:: WORK REQUIRED ::
Copy nothing but the lines below running from the line containing "(381, 158) = (247, 241): orange" through the line containing "(548, 312) = (372, 79): black", both end lines included.

Colored object listings:
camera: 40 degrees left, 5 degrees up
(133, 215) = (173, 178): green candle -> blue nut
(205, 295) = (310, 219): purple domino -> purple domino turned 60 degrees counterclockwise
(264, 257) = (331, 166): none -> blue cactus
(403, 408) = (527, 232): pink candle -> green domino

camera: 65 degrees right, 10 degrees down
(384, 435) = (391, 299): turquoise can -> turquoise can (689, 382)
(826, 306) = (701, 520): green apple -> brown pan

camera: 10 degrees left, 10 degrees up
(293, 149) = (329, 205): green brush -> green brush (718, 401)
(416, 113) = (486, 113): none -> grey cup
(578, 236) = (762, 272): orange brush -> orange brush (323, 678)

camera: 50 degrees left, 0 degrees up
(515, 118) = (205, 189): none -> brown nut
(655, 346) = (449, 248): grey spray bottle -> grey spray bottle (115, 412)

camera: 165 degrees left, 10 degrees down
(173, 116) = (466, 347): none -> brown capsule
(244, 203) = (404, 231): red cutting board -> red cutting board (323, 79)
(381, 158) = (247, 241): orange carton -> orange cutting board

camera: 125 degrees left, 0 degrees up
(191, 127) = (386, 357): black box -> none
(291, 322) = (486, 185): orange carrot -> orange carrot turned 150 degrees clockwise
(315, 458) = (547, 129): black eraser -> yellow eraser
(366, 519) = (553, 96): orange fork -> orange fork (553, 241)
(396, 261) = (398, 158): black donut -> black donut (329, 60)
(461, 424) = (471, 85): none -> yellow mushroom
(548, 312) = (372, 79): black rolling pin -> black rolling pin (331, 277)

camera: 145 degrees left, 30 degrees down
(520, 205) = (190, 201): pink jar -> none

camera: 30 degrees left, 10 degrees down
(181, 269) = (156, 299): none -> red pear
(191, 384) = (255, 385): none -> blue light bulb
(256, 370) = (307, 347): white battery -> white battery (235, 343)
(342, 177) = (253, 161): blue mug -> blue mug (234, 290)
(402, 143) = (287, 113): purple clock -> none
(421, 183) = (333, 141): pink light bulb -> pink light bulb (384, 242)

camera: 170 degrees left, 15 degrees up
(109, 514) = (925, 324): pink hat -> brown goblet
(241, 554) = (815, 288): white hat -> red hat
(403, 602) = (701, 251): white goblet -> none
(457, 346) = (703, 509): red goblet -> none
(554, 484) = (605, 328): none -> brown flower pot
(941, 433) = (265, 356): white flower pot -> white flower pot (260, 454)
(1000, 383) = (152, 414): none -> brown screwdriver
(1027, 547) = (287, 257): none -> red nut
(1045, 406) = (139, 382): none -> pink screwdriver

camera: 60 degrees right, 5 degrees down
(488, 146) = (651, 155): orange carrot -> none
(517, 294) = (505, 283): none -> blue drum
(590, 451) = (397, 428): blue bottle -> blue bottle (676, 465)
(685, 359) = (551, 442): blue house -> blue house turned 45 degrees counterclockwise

:: SOLUTION TO THE EXERCISE ::
(381, 158) = (247, 241): orange carton -> orange cutting board

camera: 125 degrees left, 0 degrees up
(191, 127) = (386, 357): black box -> none
(291, 322) = (486, 185): orange carrot -> orange carrot turned 150 degrees clockwise
(315, 458) = (547, 129): black eraser -> yellow eraser
(366, 519) = (553, 96): orange fork -> orange fork (553, 241)
(396, 261) = (398, 158): black donut -> black donut (329, 60)
(461, 424) = (471, 85): none -> yellow mushroom
(548, 312) = (372, 79): black rolling pin -> black rolling pin (331, 277)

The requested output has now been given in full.